#### What needs to be done
Could you reproduce, from the records below, everything from the line with "blue goblet: 2 -> 0" down to the line with "red goblet: 1 -> 4", keeping both of those lines and changing nothing?

#### Stored data
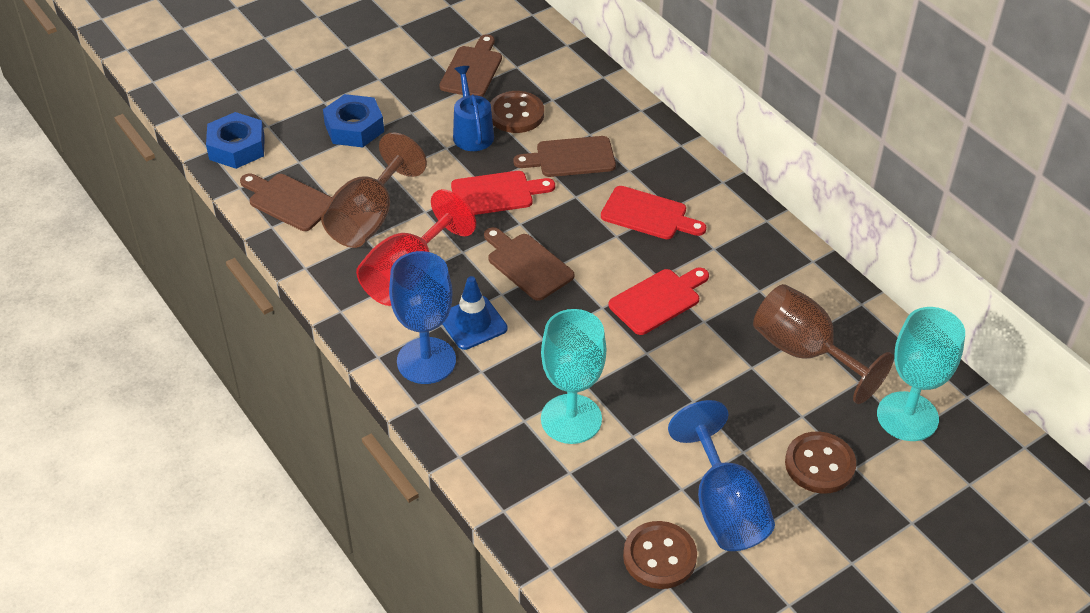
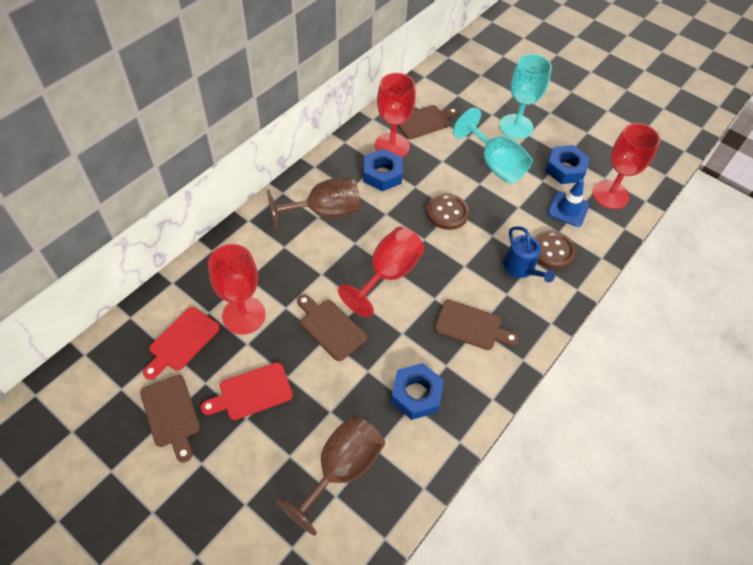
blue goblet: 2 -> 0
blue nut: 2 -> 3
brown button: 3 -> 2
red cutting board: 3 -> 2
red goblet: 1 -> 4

...

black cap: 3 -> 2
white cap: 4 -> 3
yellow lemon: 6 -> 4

* * *

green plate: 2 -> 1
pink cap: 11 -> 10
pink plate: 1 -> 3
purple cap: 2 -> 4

#### Answer space
blue goblet: 2 -> 0
blue nut: 2 -> 3
brown button: 3 -> 2
red cutting board: 3 -> 2
red goblet: 1 -> 4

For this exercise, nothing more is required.